_ASSIGNMENT_
From the listing below, pull out the lines that hold "cone".

============

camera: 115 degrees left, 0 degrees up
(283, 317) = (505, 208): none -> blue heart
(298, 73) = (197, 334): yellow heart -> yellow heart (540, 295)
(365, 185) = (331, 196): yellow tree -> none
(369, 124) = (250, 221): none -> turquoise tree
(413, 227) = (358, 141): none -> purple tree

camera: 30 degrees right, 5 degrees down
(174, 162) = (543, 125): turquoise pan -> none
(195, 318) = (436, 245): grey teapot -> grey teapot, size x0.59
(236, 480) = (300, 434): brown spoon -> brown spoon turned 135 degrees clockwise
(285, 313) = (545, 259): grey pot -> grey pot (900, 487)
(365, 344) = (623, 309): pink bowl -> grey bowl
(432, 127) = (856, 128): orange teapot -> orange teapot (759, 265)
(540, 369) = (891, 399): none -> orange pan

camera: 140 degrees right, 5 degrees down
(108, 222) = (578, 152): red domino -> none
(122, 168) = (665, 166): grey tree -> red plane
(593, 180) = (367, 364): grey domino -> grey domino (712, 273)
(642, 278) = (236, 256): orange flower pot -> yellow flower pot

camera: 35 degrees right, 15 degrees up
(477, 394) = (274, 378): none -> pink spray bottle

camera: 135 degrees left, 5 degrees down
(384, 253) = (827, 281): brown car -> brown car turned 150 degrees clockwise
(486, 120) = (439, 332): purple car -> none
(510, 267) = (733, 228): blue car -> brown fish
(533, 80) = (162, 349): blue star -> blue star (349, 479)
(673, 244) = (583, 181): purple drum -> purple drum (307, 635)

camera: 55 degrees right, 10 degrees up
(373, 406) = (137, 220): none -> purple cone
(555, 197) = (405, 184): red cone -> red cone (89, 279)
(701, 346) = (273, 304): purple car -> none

============

_EXERCISE RESULT_
(373, 406) = (137, 220): none -> purple cone
(555, 197) = (405, 184): red cone -> red cone (89, 279)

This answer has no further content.